PROBLEM DESCRIPTION: In the records below, count every line where the string "kezizul" appears, and reply with the count only.

DATA TO EXAMINE:
##############################

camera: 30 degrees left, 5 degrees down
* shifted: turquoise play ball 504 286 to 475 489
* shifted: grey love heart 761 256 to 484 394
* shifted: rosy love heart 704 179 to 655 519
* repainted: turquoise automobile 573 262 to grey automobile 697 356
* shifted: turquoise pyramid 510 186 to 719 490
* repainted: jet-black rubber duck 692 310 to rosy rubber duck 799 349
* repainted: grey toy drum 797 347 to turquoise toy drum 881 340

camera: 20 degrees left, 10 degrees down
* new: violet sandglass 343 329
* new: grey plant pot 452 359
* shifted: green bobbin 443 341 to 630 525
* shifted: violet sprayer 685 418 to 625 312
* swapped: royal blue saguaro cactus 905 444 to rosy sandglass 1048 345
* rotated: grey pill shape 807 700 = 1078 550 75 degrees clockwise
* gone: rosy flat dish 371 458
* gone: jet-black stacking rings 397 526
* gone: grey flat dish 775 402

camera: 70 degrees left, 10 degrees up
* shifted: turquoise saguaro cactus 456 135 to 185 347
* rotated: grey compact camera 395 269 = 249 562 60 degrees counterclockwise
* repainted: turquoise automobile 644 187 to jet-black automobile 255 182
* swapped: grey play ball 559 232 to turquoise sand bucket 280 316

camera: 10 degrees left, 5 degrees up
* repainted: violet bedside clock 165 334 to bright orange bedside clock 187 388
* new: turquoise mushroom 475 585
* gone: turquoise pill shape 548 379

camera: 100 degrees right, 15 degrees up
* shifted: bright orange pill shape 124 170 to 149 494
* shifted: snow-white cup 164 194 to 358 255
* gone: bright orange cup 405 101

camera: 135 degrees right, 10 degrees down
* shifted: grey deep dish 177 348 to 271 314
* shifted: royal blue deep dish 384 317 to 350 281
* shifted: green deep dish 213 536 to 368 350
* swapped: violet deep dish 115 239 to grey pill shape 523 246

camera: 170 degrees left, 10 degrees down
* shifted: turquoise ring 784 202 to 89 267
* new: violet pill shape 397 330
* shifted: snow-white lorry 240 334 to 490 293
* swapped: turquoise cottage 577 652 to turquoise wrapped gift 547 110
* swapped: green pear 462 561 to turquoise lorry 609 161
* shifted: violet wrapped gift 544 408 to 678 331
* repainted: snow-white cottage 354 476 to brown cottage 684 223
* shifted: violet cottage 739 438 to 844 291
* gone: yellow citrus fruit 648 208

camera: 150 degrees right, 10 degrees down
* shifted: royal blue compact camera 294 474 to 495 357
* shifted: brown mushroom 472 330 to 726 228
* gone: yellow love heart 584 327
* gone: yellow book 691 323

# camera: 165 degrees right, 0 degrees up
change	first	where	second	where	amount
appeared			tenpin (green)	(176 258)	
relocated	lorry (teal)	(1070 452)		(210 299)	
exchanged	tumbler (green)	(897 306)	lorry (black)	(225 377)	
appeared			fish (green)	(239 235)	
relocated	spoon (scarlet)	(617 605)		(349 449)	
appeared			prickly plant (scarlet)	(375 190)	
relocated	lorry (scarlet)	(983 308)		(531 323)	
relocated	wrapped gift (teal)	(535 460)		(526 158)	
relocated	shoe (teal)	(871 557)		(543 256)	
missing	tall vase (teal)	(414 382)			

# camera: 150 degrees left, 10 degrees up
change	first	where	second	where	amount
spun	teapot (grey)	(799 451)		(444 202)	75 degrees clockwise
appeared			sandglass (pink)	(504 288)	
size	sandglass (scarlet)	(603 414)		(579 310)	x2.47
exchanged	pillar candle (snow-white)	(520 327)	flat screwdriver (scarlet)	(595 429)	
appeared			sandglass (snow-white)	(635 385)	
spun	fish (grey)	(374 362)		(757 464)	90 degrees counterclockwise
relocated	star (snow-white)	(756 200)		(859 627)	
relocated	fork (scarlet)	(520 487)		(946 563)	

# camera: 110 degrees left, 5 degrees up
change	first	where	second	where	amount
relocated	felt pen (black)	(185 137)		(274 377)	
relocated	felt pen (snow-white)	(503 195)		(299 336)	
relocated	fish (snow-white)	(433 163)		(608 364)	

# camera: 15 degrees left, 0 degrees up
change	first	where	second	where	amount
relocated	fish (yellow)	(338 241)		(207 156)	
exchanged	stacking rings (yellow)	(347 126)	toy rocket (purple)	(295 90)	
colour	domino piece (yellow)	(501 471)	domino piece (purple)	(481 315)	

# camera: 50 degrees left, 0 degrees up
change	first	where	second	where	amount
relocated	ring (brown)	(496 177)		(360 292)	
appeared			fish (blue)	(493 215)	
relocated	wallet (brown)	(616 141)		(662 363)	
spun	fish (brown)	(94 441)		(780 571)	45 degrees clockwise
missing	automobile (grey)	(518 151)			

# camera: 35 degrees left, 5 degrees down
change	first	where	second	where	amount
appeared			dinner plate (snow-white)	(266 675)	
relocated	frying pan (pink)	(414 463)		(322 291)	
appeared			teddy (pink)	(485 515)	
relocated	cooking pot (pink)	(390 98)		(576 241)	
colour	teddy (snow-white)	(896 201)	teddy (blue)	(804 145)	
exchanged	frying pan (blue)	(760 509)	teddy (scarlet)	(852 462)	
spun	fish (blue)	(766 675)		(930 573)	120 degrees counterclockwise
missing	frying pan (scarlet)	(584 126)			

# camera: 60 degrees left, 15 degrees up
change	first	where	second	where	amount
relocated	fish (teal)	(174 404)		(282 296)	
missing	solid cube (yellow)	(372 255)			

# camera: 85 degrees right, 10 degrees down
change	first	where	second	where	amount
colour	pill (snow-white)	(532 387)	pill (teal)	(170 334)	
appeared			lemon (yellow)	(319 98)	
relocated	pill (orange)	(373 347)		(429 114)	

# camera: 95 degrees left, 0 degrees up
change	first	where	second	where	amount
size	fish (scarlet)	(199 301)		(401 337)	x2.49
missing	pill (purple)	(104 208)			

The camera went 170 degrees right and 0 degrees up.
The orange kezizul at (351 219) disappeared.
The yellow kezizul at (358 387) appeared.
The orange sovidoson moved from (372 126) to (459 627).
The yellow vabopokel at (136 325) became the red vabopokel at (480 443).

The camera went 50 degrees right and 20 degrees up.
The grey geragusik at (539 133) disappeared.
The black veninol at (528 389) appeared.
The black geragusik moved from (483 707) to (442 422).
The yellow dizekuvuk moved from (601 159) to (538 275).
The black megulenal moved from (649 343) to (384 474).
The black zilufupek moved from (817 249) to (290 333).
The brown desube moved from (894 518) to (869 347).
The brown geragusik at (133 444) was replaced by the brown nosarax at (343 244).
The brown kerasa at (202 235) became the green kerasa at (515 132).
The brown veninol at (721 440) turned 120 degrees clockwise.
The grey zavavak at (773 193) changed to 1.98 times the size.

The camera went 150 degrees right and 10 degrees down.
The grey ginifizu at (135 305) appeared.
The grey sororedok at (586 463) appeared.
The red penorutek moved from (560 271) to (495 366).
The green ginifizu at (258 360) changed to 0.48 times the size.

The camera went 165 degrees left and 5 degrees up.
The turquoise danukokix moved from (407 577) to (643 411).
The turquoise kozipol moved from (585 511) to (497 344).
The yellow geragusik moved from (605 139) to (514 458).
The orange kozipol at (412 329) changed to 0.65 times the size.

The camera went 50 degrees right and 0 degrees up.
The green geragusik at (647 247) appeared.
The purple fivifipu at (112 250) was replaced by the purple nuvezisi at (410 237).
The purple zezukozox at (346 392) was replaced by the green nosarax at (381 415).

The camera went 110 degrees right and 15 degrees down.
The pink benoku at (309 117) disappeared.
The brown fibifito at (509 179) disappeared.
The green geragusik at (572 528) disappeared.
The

##############################

EXERCISE SOLUTION: 2